Task to carry out:
Your answer should consist of the lines in the following data that contain "semicircle".

(Source records)

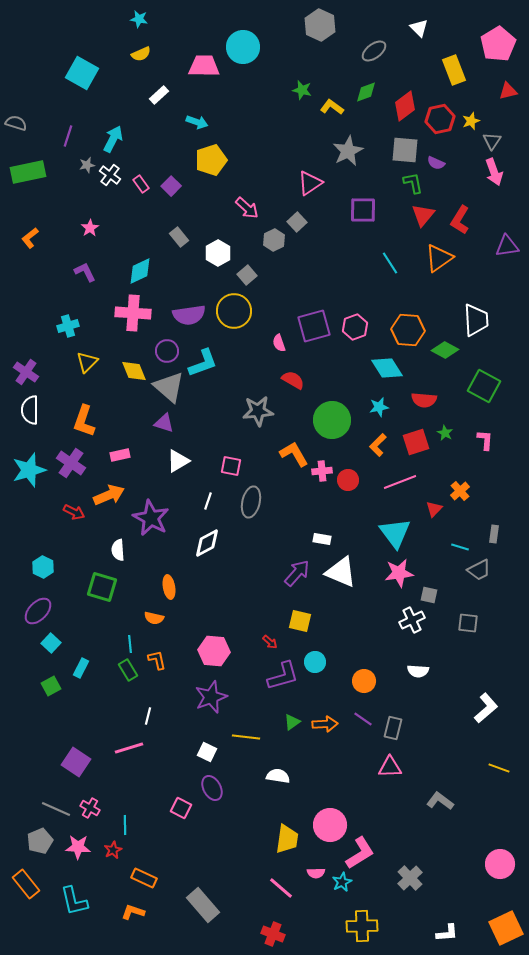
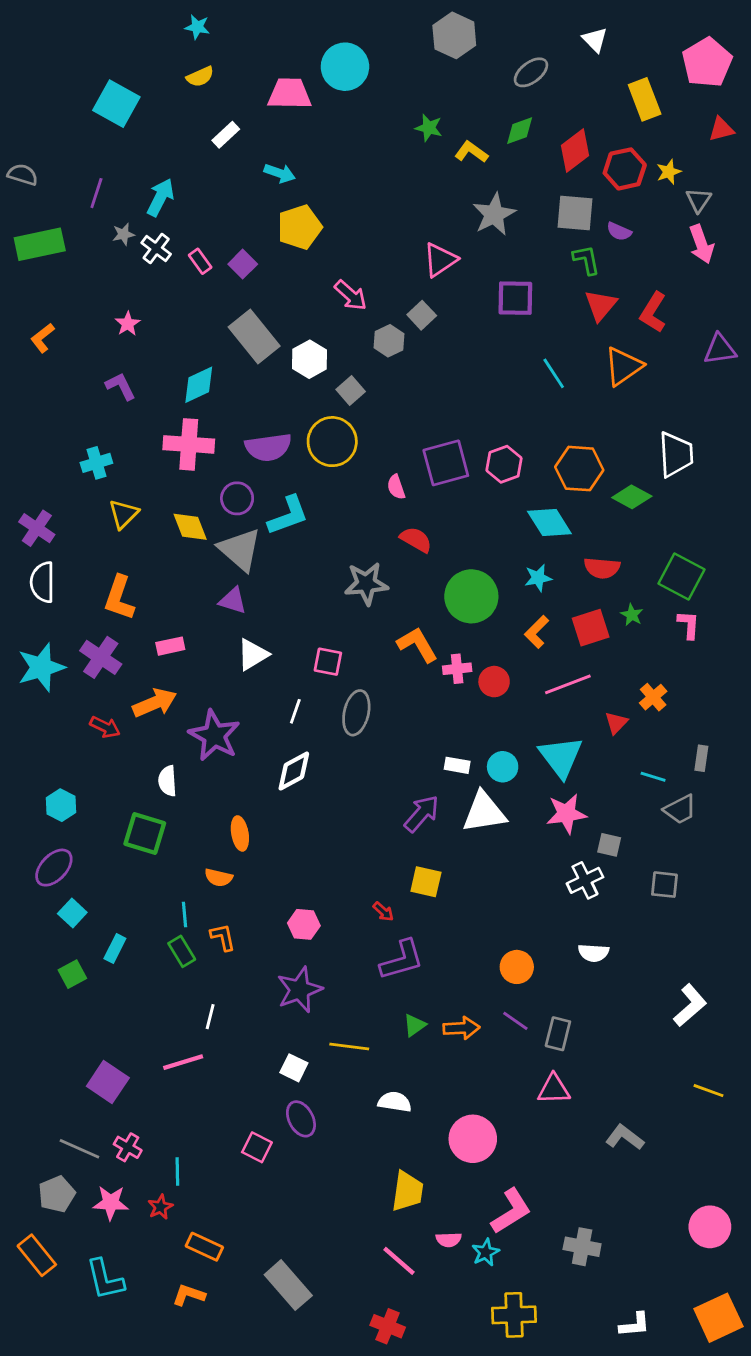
gray rectangle: (179, 237) -> (254, 336), size x1.8
green square: (484, 386) -> (682, 576), moved
white triangle: (341, 572) -> (484, 812), turned -32
pink hexagon: (214, 651) -> (304, 924), size x0.7
cyan circle: (315, 662) -> (503, 767), moved
pink circle: (330, 825) -> (473, 1139), moved
gray cross: (410, 878) -> (582, 1247), turned -35

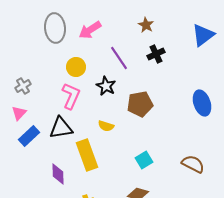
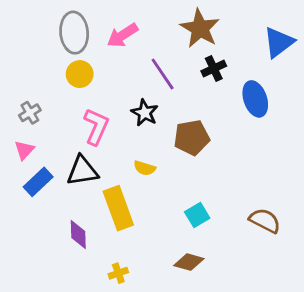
brown star: (146, 25) -> (200, 28), size x1.8
yellow circle: (76, 67) -> (80, 74), moved
blue ellipse: (202, 103) -> (255, 99), moved

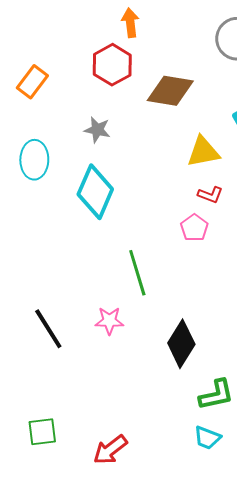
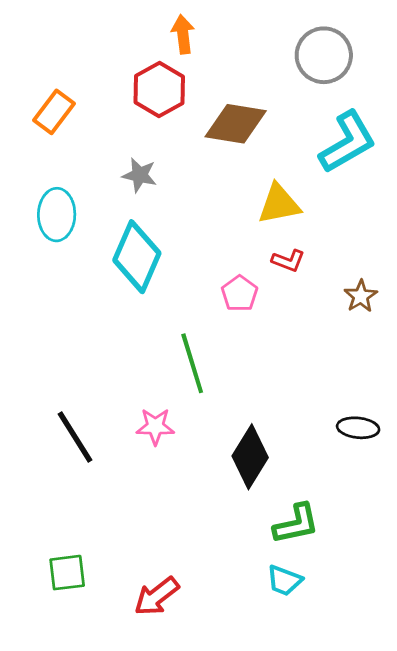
pink pentagon: (194, 228) -> (240, 294), moved

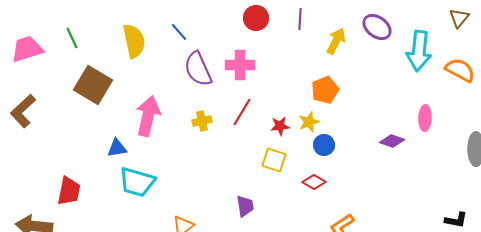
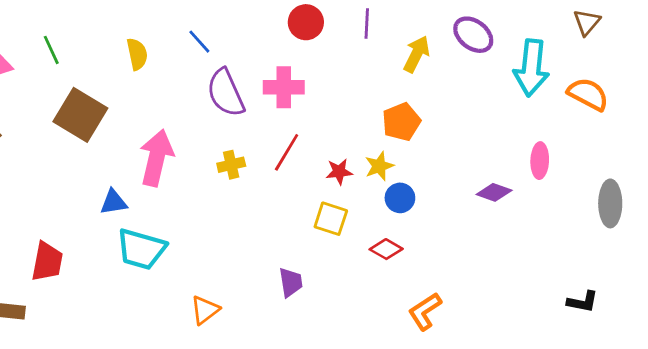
yellow semicircle: (134, 41) -> (137, 54), size x0.7

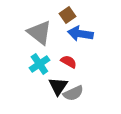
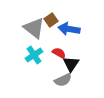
brown square: (68, 15) -> (51, 20), moved
black triangle: (58, 86) -> (71, 64), moved

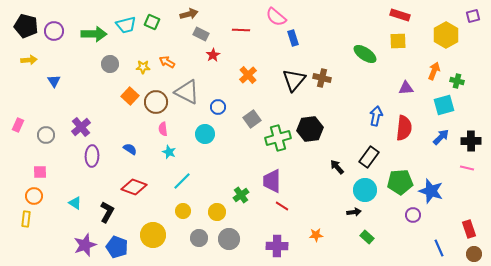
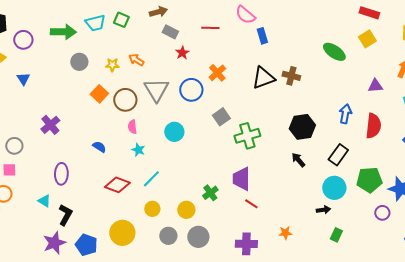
purple circle: (54, 31) -> (23, 40), moved
yellow square: (398, 41) -> (367, 39), turned -30
black triangle: (294, 80) -> (263, 78), turned 30
gray triangle: (187, 92) -> (156, 90), turned 32
blue circle: (218, 107) -> (191, 90), moved, size x1.5
black hexagon: (310, 129) -> (302, 127), moved
gray circle: (46, 135) -> (14, 146), moved
purple ellipse: (92, 156) -> (61, 174), moved
black arrow: (337, 167) -> (298, 160), moved
red diamond: (134, 187) -> (117, 185), moved
black L-shape: (107, 212) -> (65, 215), moved
green rectangle: (367, 237) -> (336, 235), turned 72

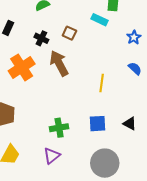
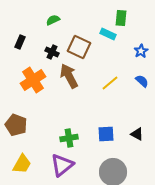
brown square: (69, 33) -> (79, 47), size x1.6
yellow line: (102, 83) -> (110, 83), moved, turned 42
purple triangle: (52, 156) -> (62, 165), size x1.4

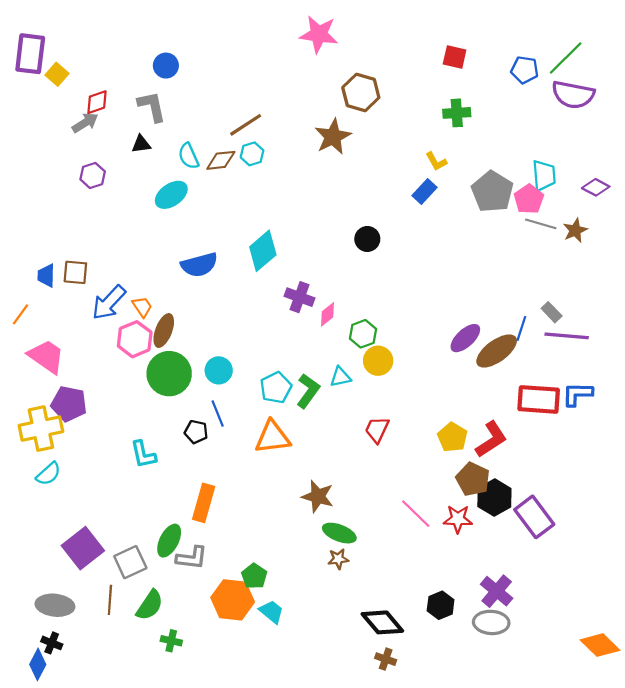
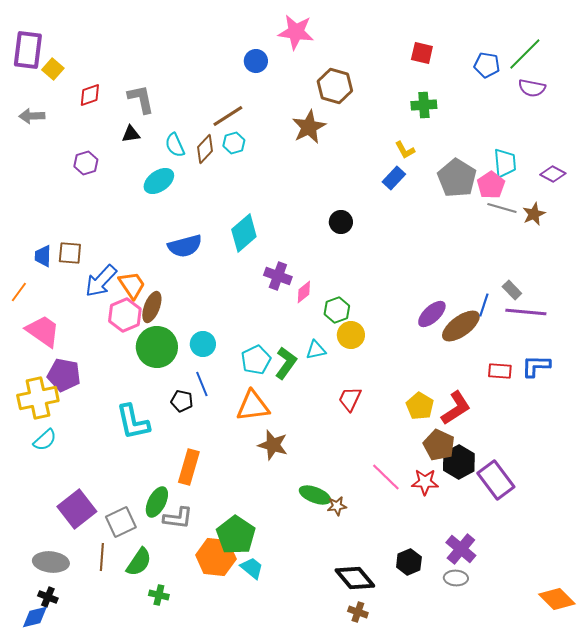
blue circle: (166, 66) -> (256, 61), moved
purple semicircle: (573, 95) -> (532, 88), size x0.7
gray arrow: (85, 123) -> (32, 116), moved, turned -150
brown diamond: (221, 160) -> (205, 149), turned -40
orange trapezoid: (142, 307) -> (132, 285), size x1.4
red rectangle: (539, 399) -> (500, 371), size x0.6
cyan L-shape: (143, 454) -> (133, 422), size x1.4
brown star: (318, 496) -> (273, 445), moved
brown star: (338, 559) -> (337, 506), moved
green pentagon: (254, 576) -> (236, 535), size x1.6
gray ellipse: (491, 622) -> (456, 578), size x0.7
blue diamond: (38, 664) -> (35, 617), turned 48

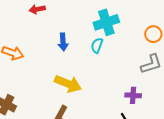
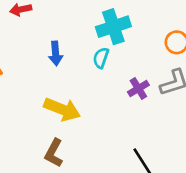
purple cross: (133, 95) -> (138, 88), moved, turned -35

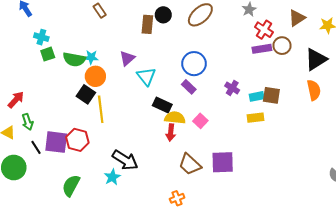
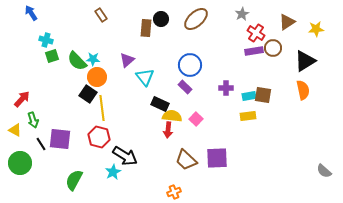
green semicircle: (74, 59) -> (77, 61), turned 35
purple cross: (232, 88) -> (226, 88), turned -32
red hexagon: (77, 140) -> (99, 137), moved

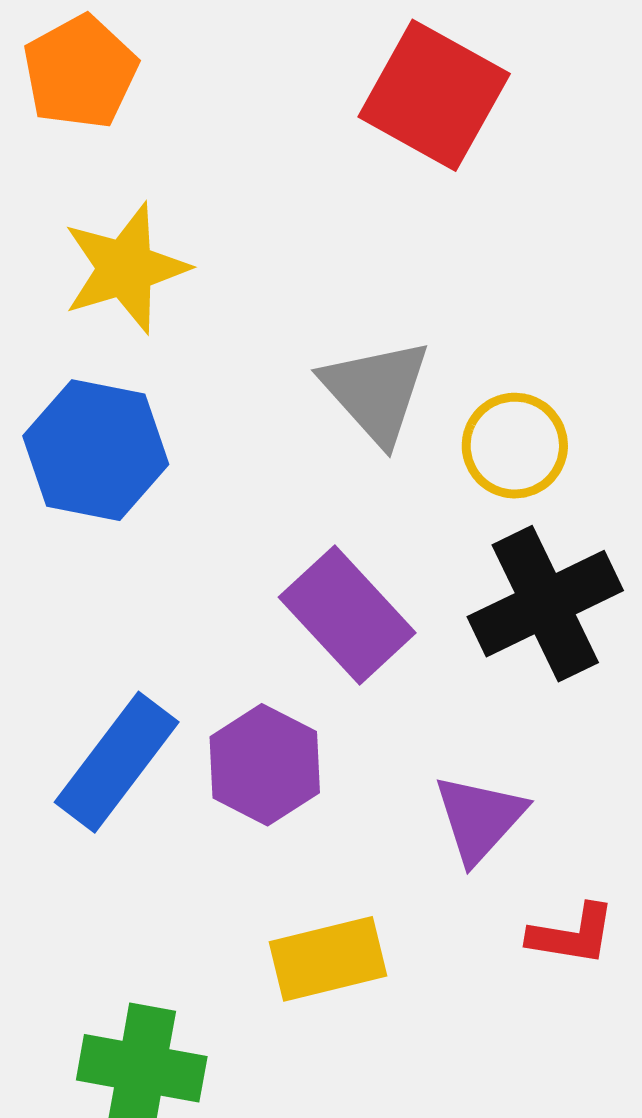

Response area:
yellow semicircle: (134, 41) -> (137, 54), size x0.7
purple semicircle: (573, 95) -> (532, 88), size x0.7
green semicircle: (74, 59) -> (77, 61), turned 35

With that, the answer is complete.